━━━ Provided material

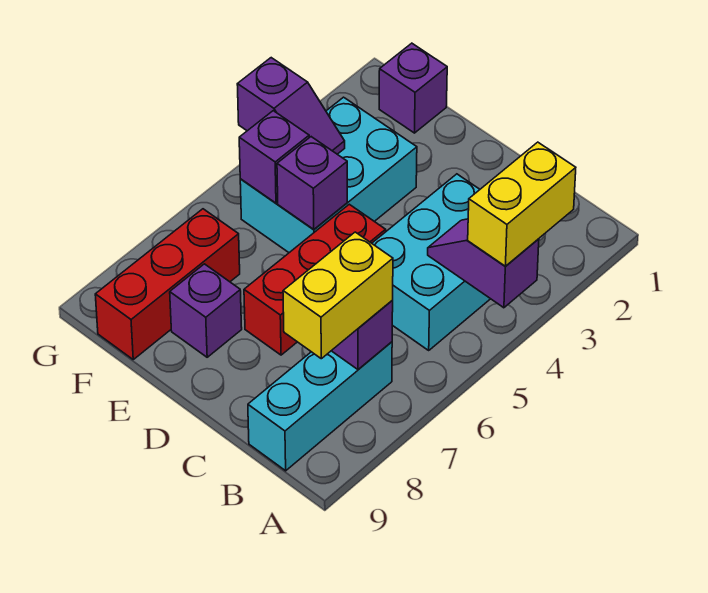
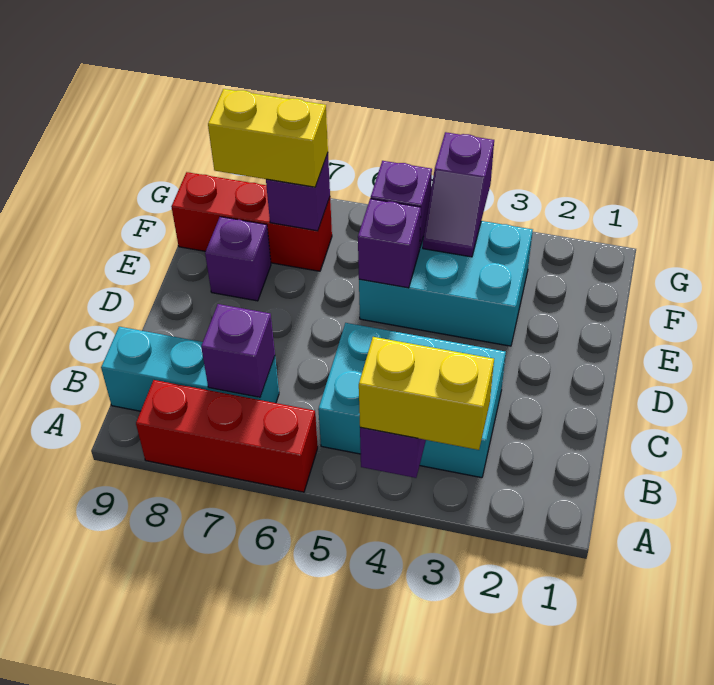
yellow brick B7:B8 level 3 -> yellow brick F7:F8 level 3
red brick D5:D7 level 1 -> red brick A6:A8 level 1
purple brick F1 level 1 -> purple brick F7 level 2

━━━━━━

▶ [Assigned task]: From the line with "red brick D5:D7" to the end of the listing above, set down every line exactly as it appears, both ends included.

▶ [Reply to the exercise]:
red brick D5:D7 level 1 -> red brick A6:A8 level 1
purple brick F1 level 1 -> purple brick F7 level 2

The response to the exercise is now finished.